Word-for-word transcription needed. Include every entry below but no pictures.

* * *

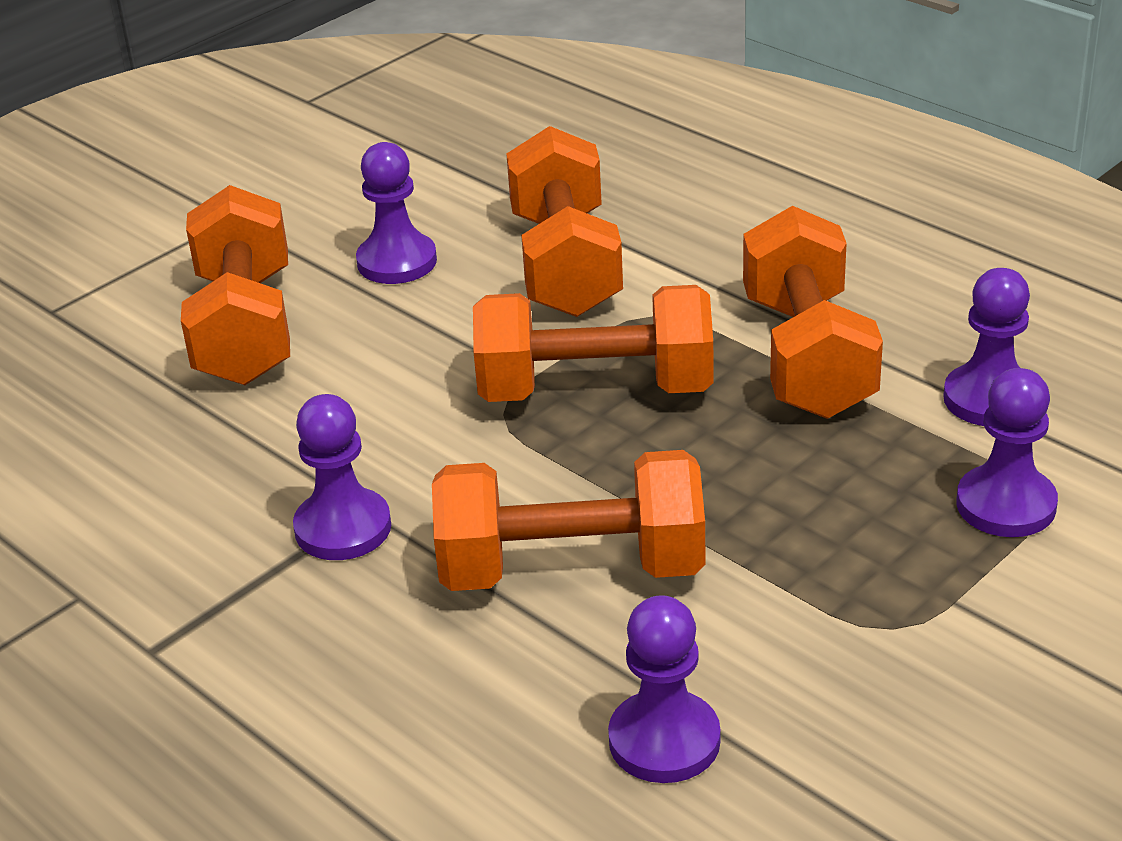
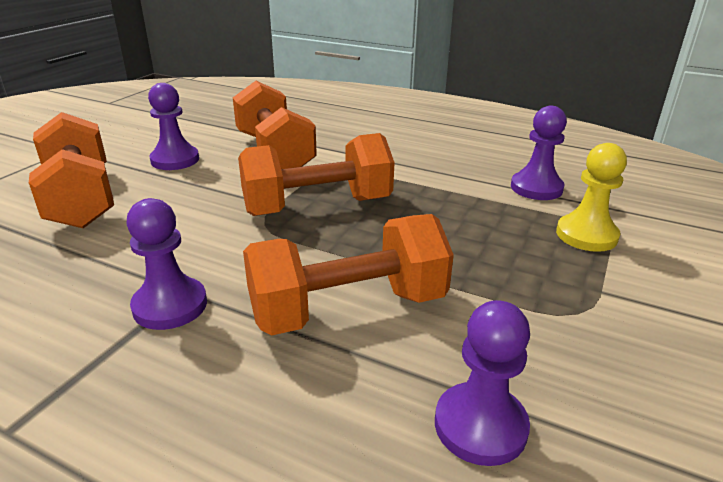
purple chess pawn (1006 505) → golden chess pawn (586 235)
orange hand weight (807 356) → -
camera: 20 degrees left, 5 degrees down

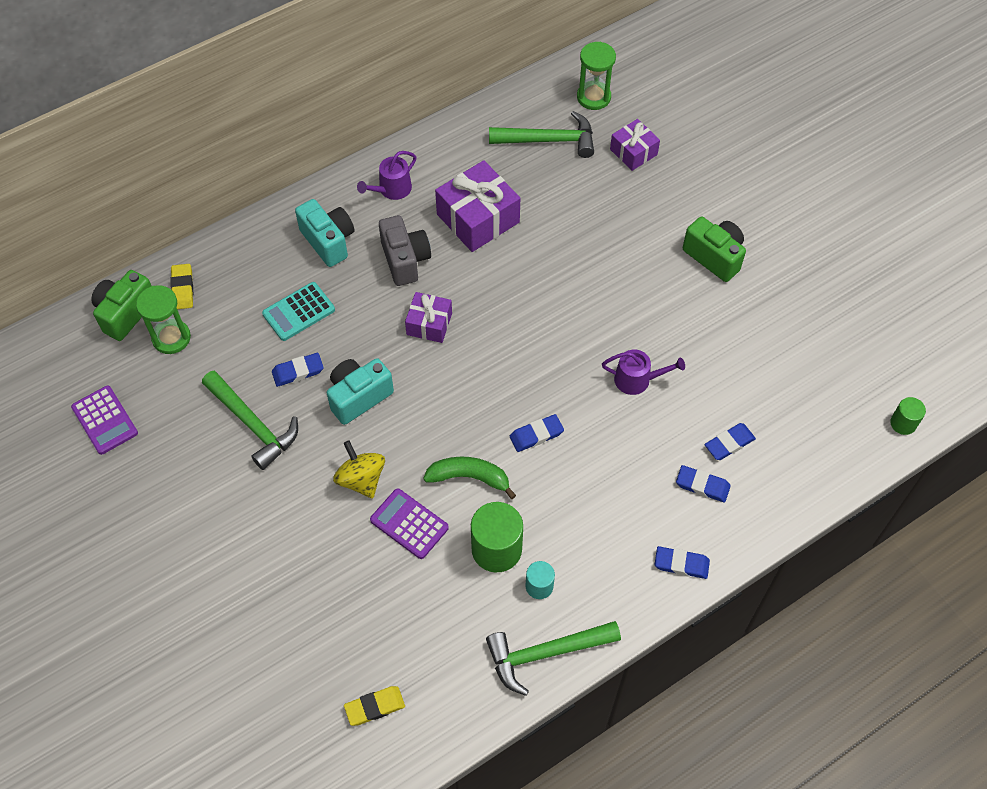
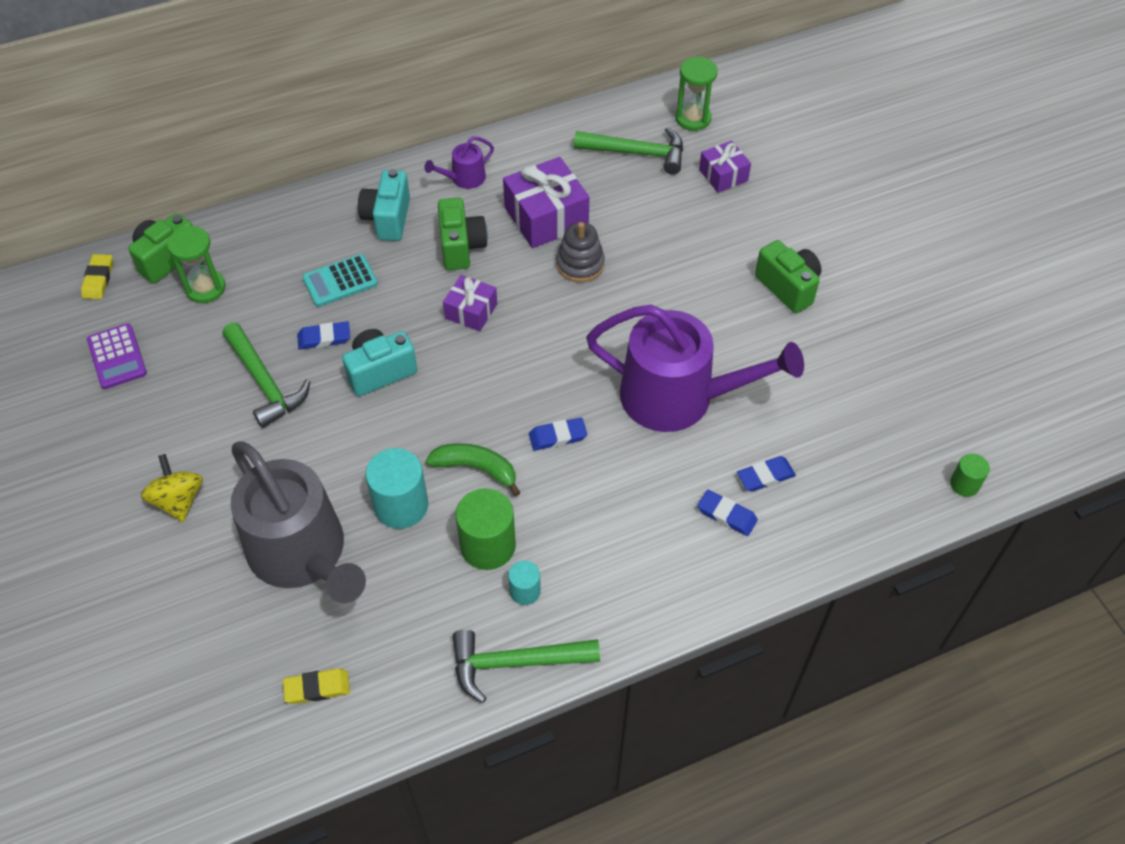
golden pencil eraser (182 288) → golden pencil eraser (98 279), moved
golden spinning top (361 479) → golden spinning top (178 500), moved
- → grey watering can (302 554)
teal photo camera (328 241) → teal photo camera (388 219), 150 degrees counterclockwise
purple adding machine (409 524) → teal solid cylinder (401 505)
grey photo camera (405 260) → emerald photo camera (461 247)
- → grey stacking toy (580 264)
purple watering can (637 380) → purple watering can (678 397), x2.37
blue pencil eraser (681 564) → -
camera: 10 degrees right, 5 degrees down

* * *

Solution:
purple chess pawn (1006 505) → golden chess pawn (586 235)
orange hand weight (807 356) → -
camera: 20 degrees left, 5 degrees down

golden pencil eraser (182 288) → golden pencil eraser (98 279), moved
golden spinning top (361 479) → golden spinning top (178 500), moved
- → grey watering can (302 554)
teal photo camera (328 241) → teal photo camera (388 219), 150 degrees counterclockwise
purple adding machine (409 524) → teal solid cylinder (401 505)
grey photo camera (405 260) → emerald photo camera (461 247)
- → grey stacking toy (580 264)
purple watering can (637 380) → purple watering can (678 397), x2.37
blue pencil eraser (681 564) → -
camera: 10 degrees right, 5 degrees down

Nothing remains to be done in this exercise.